_The task:_ A verbatim transcription of the listing below is required, without its pictures.

Information supplied below:

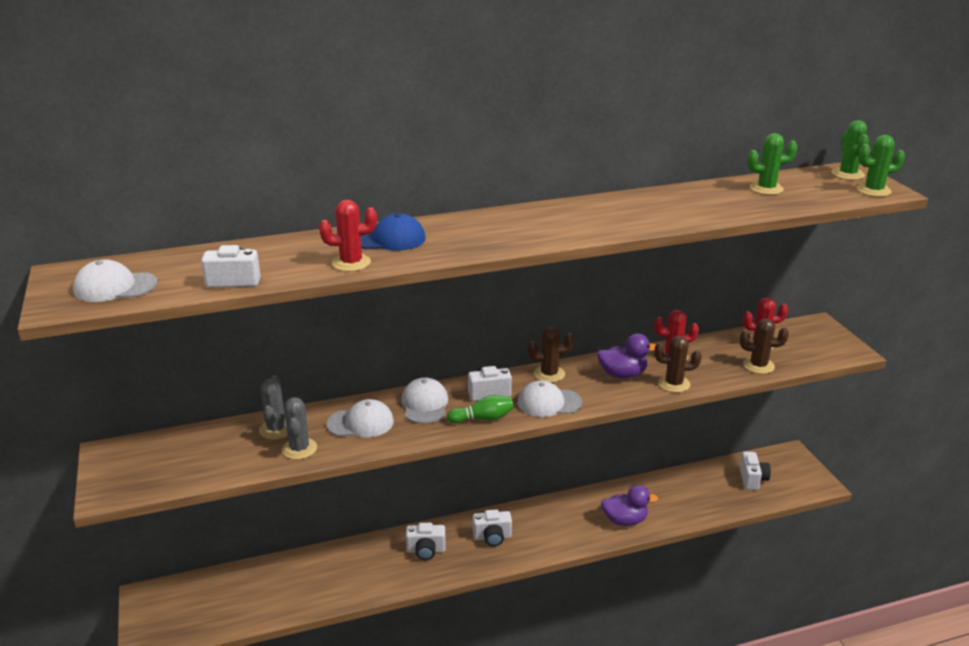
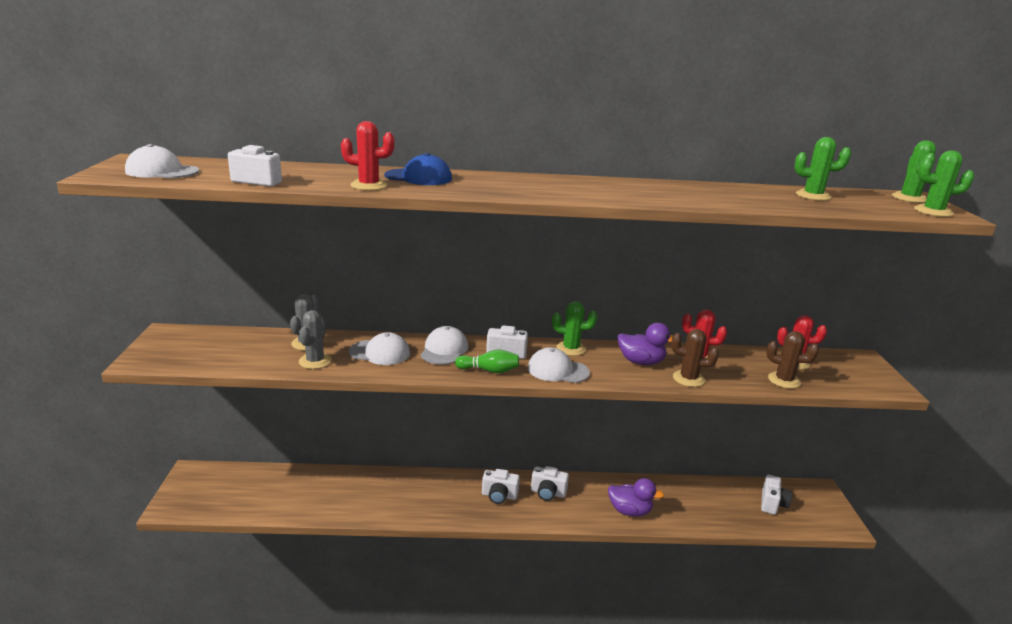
camera: 15 degrees right, 5 degrees down
(426, 550) = (435, 492): white camera -> white camera (548, 493)
(549, 374) = (571, 349): brown cactus -> green cactus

End of Information supplied.

_Result of the task:_
camera: 15 degrees right, 5 degrees down
(426, 550) = (435, 492): white camera -> white camera (548, 493)
(549, 374) = (571, 349): brown cactus -> green cactus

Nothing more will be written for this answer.